### WHAT NEEDS TO BE DONE
From the line that contains "JP4 pin 2: ISO_C -> ISO_E" to the last line of the data, every line is to be transcribed exactly; no other line is to be included.

### EXTRACTED ENTRIES
────────────────────

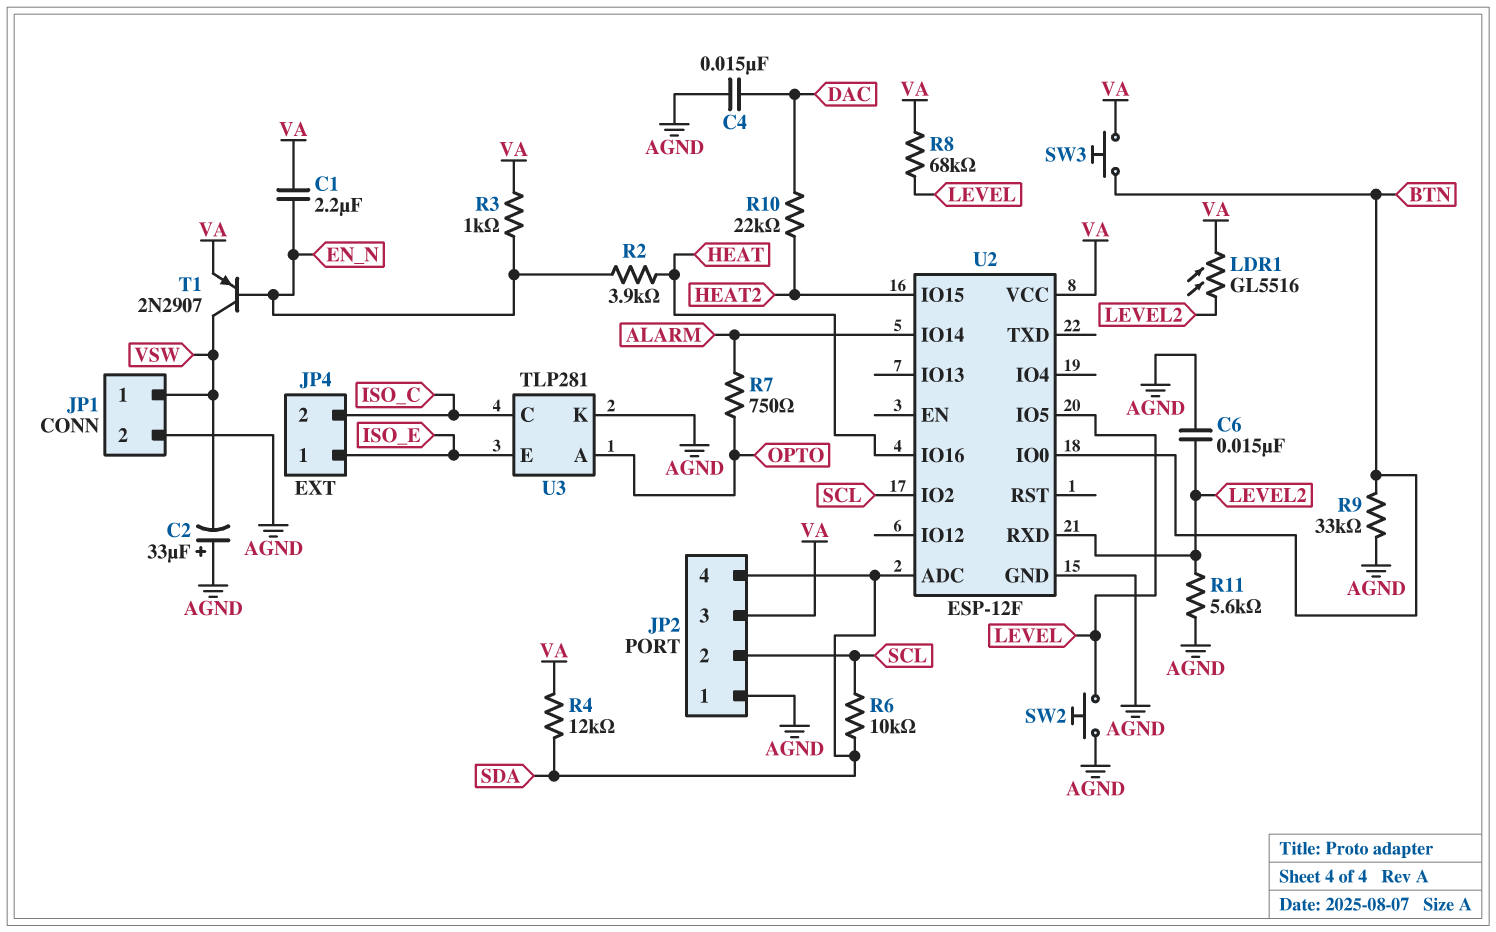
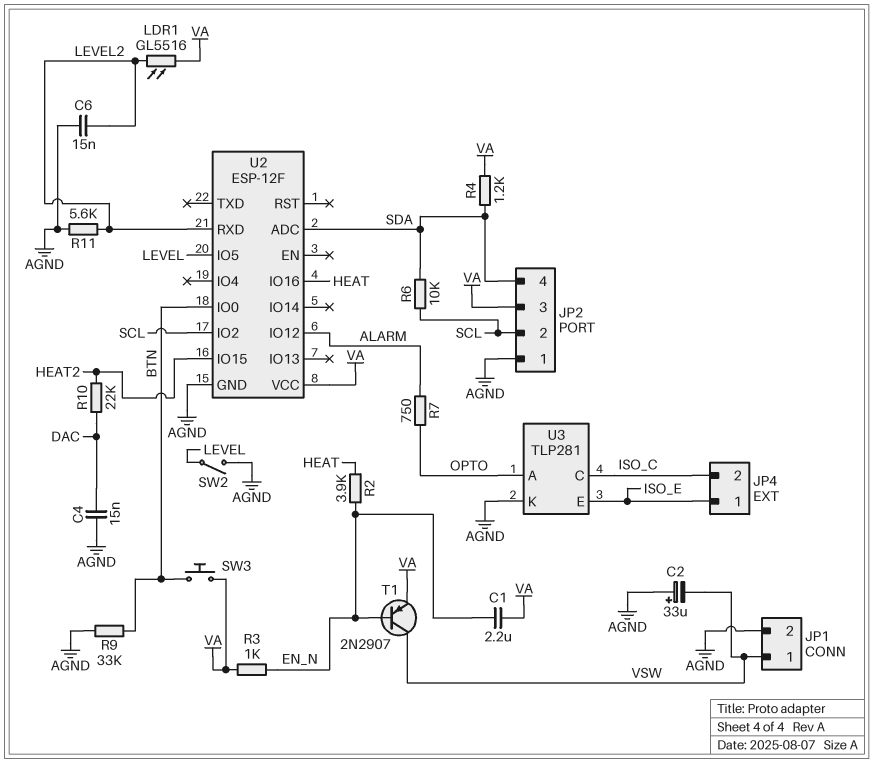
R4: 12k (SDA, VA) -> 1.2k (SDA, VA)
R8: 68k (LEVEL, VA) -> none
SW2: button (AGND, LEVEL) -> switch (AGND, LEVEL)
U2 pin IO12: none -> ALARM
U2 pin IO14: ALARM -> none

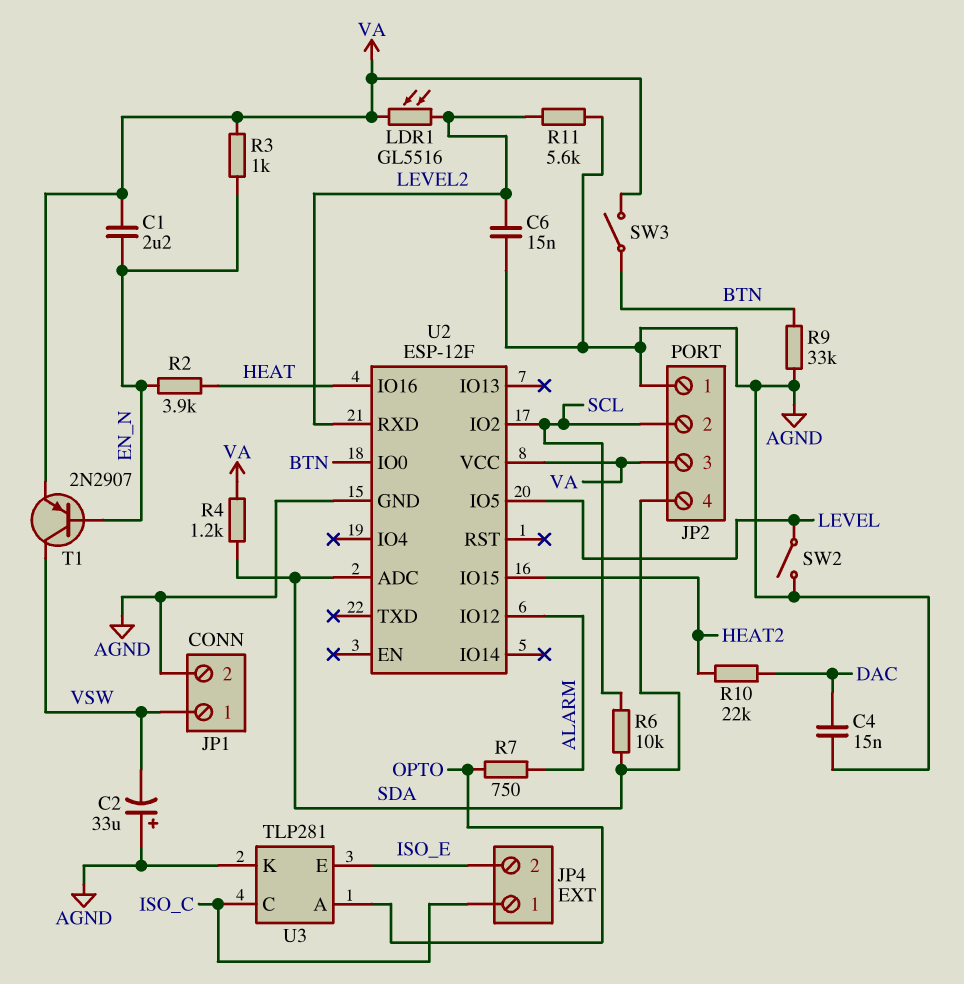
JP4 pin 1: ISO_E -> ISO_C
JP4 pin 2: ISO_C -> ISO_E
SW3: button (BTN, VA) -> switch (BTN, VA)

────────────────────

### TASK ANSWER
JP4 pin 2: ISO_C -> ISO_E
SW3: button (BTN, VA) -> switch (BTN, VA)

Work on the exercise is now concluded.